**** AVAILABLE RECORDS ****

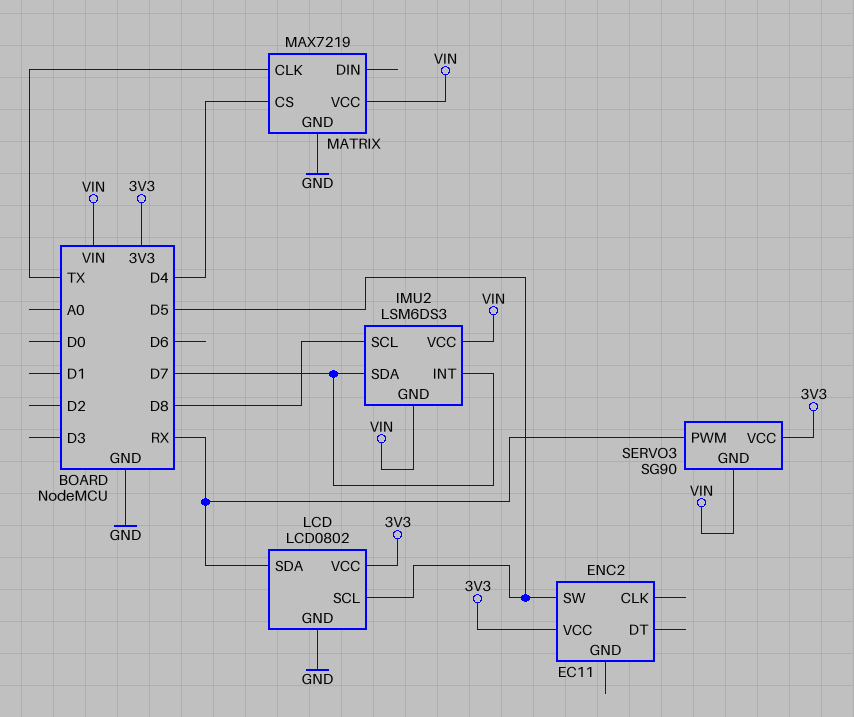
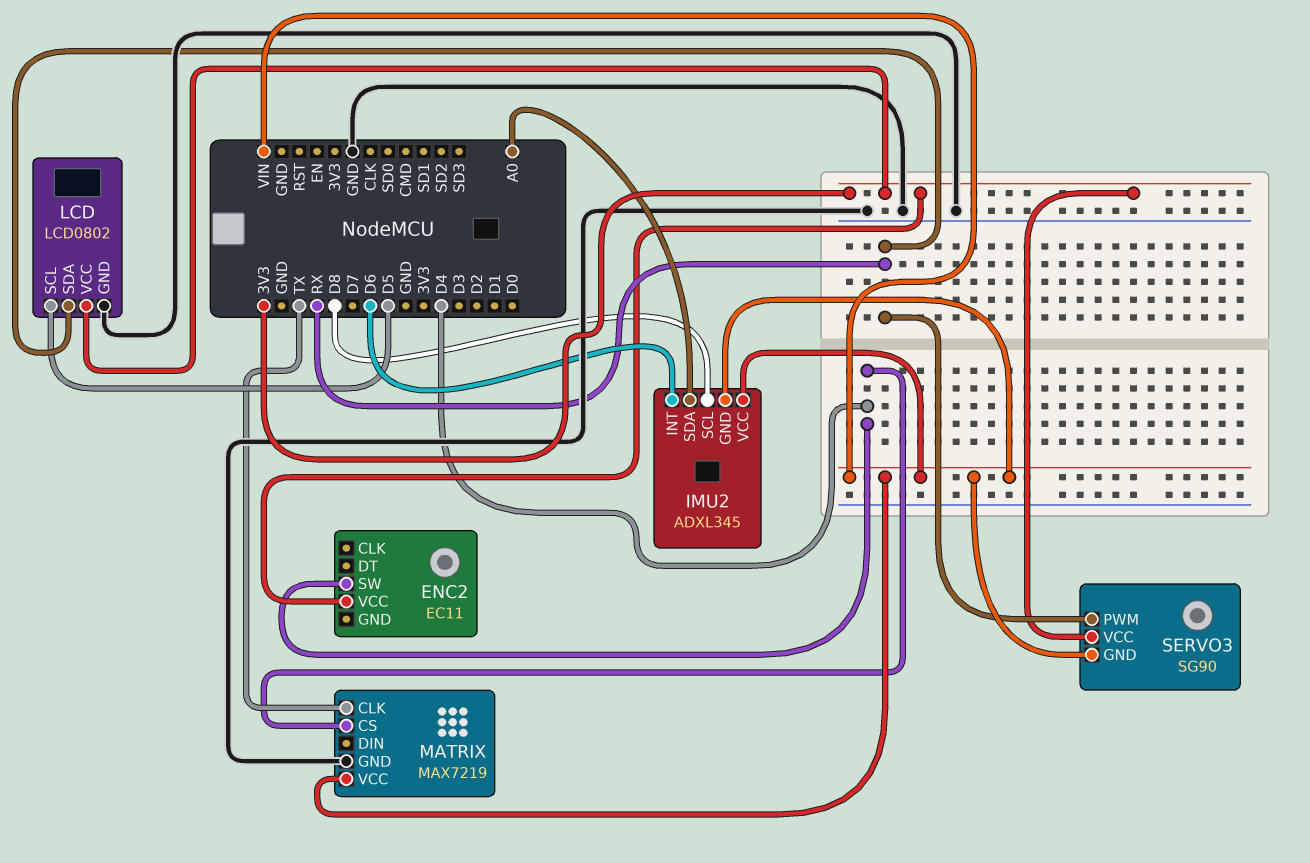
ENC2 pin SW: D5 -> D4
IMU2: LSM6DS3 -> ADXL345
IMU2 pin INT: D7 -> D6
IMU2 pin SDA: D7 -> A0

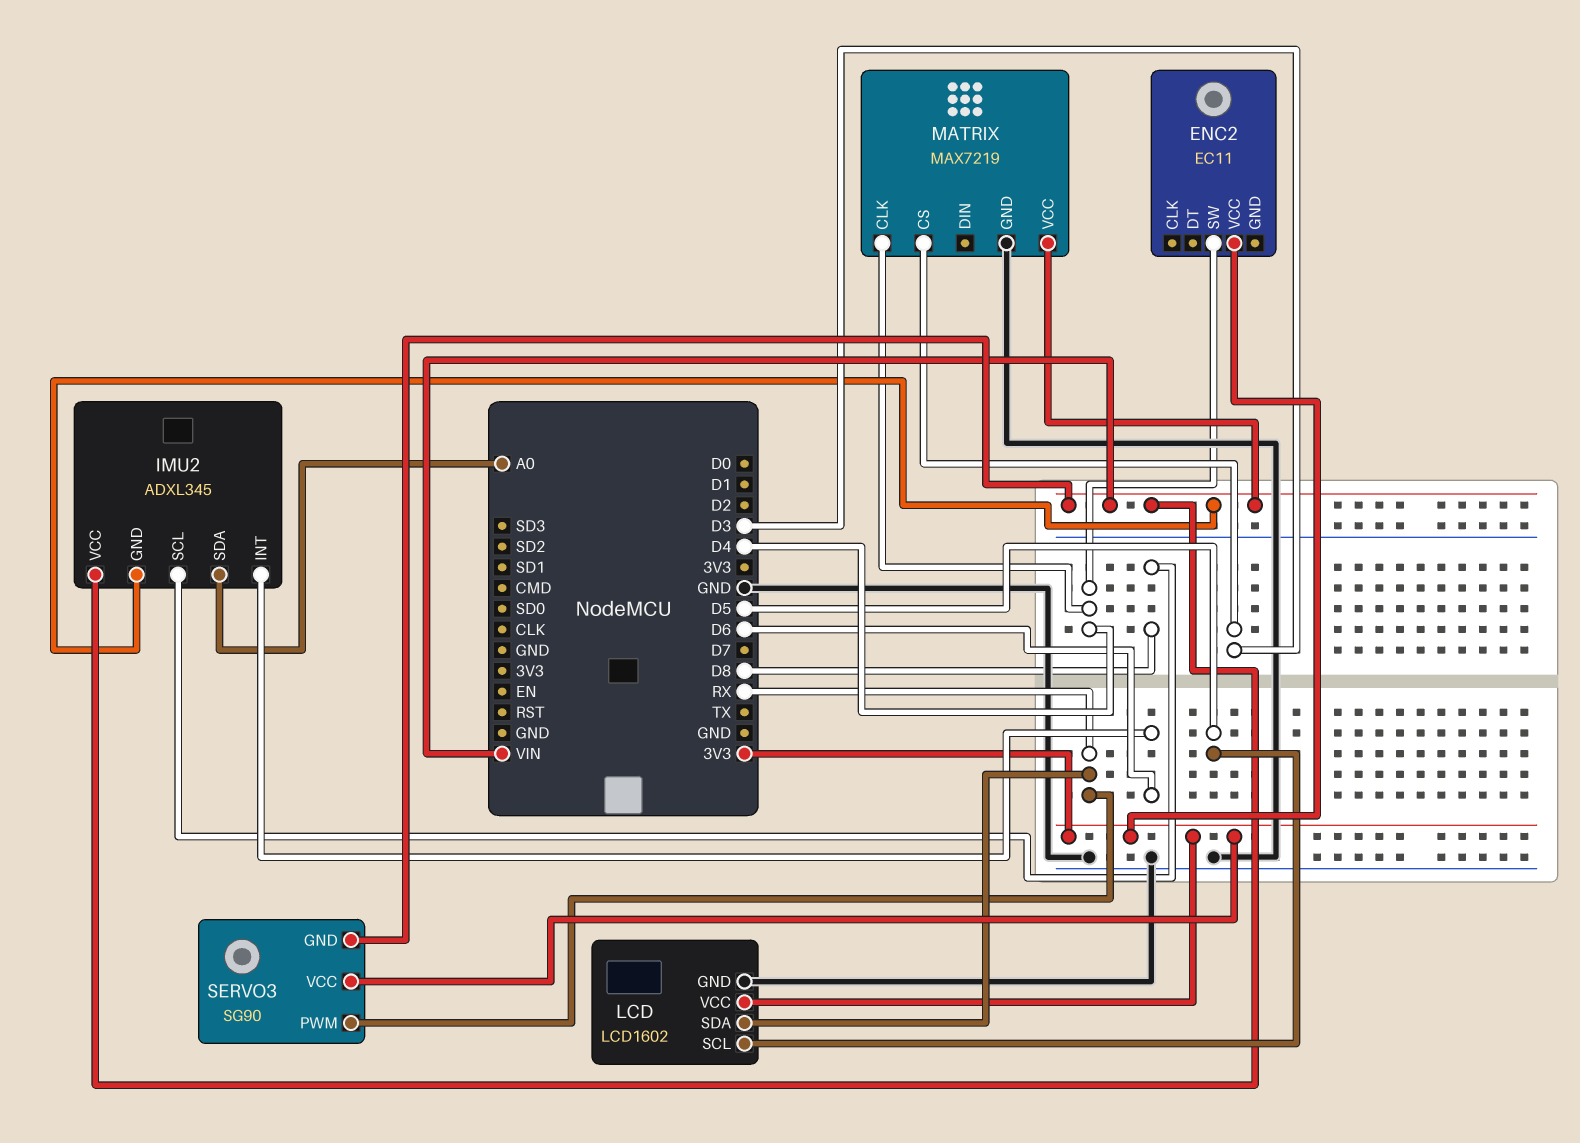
LCD: LCD0802 -> LCD1602
MATRIX pin CLK: TX -> D4
MATRIX pin CS: D4 -> D3

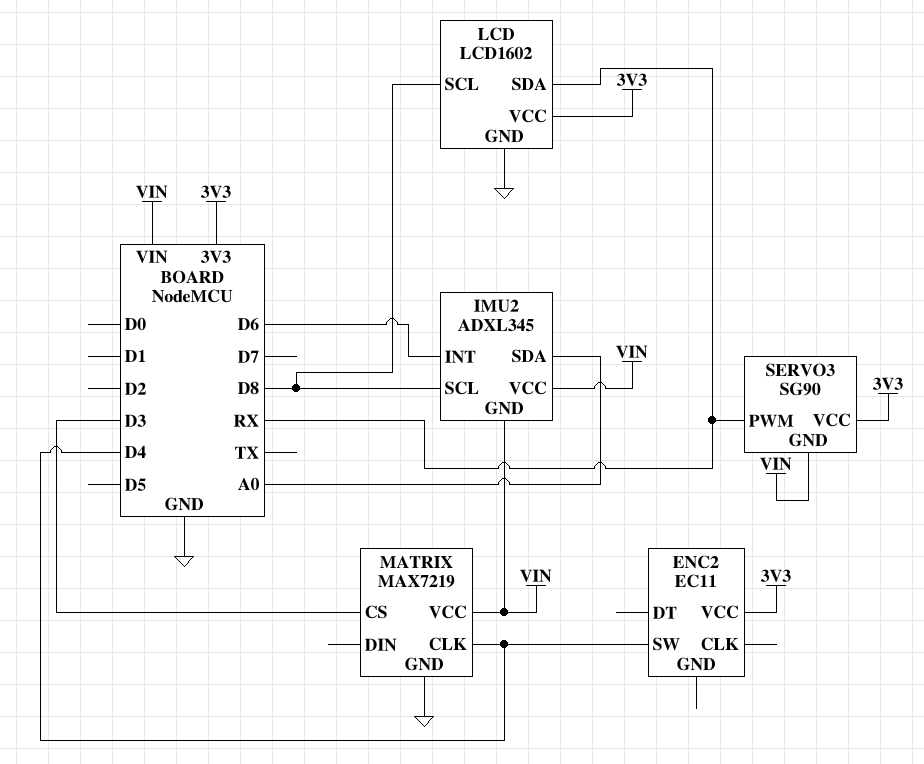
LCD pin SCL: D5 -> D8

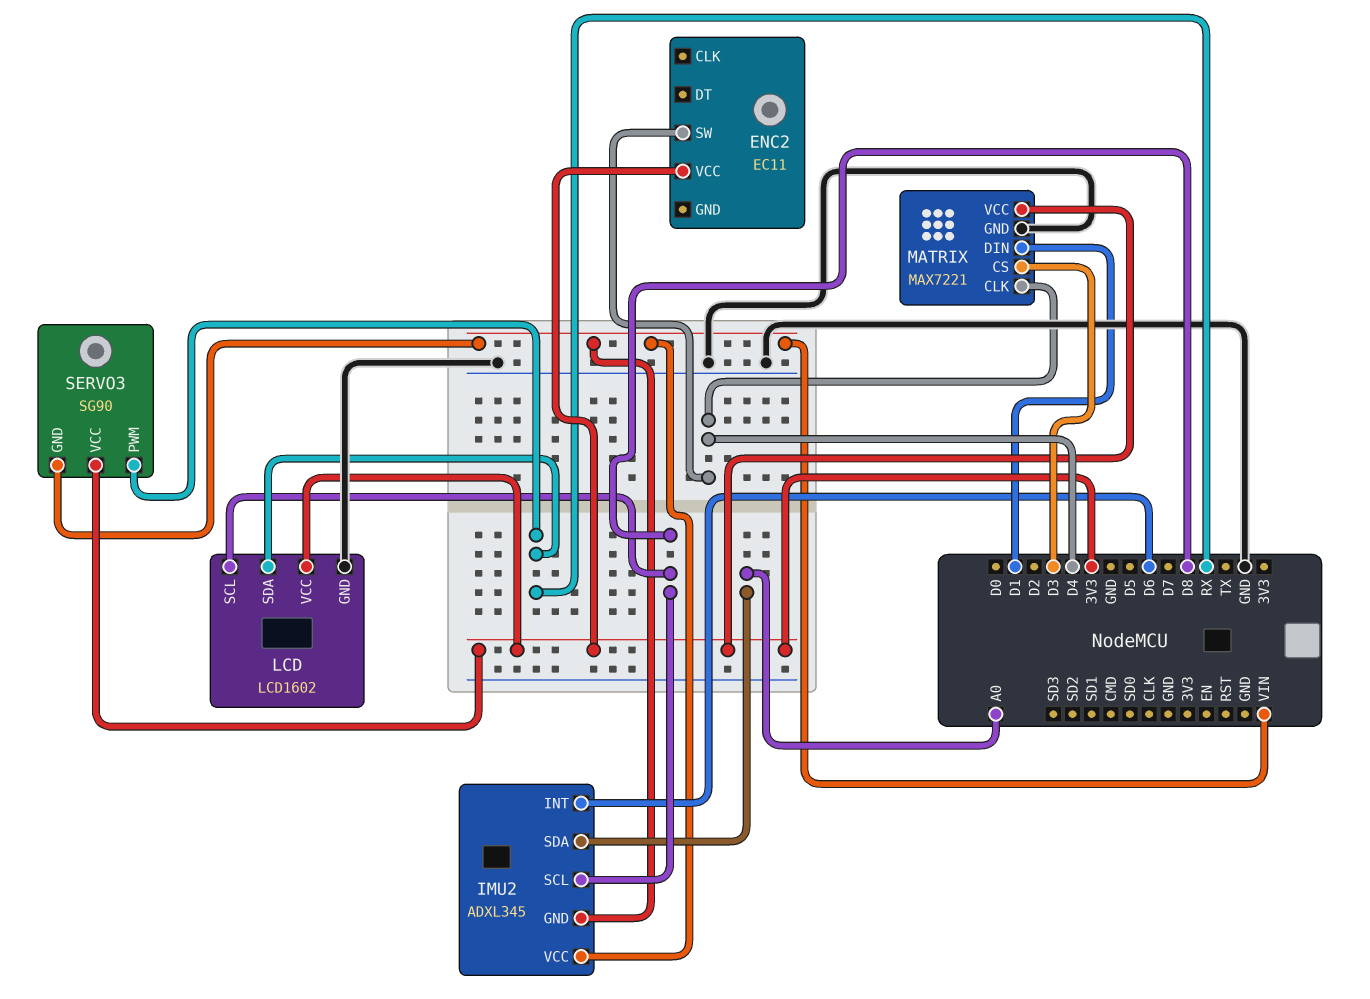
MATRIX: MAX7219 -> MAX7221
MATRIX pin DIN: none -> D1
MATRIX pin VCC: VIN -> 3V3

****

• _TASK GOAL_: What the answer must hold is the exact text of every line from the one containing "MATRIX pin CS: D4 -> D3" through the end of the data, minus any pictures.

• _FINISHED EXERCISE_:
MATRIX pin CS: D4 -> D3

LCD pin SCL: D5 -> D8

MATRIX: MAX7219 -> MAX7221
MATRIX pin DIN: none -> D1
MATRIX pin VCC: VIN -> 3V3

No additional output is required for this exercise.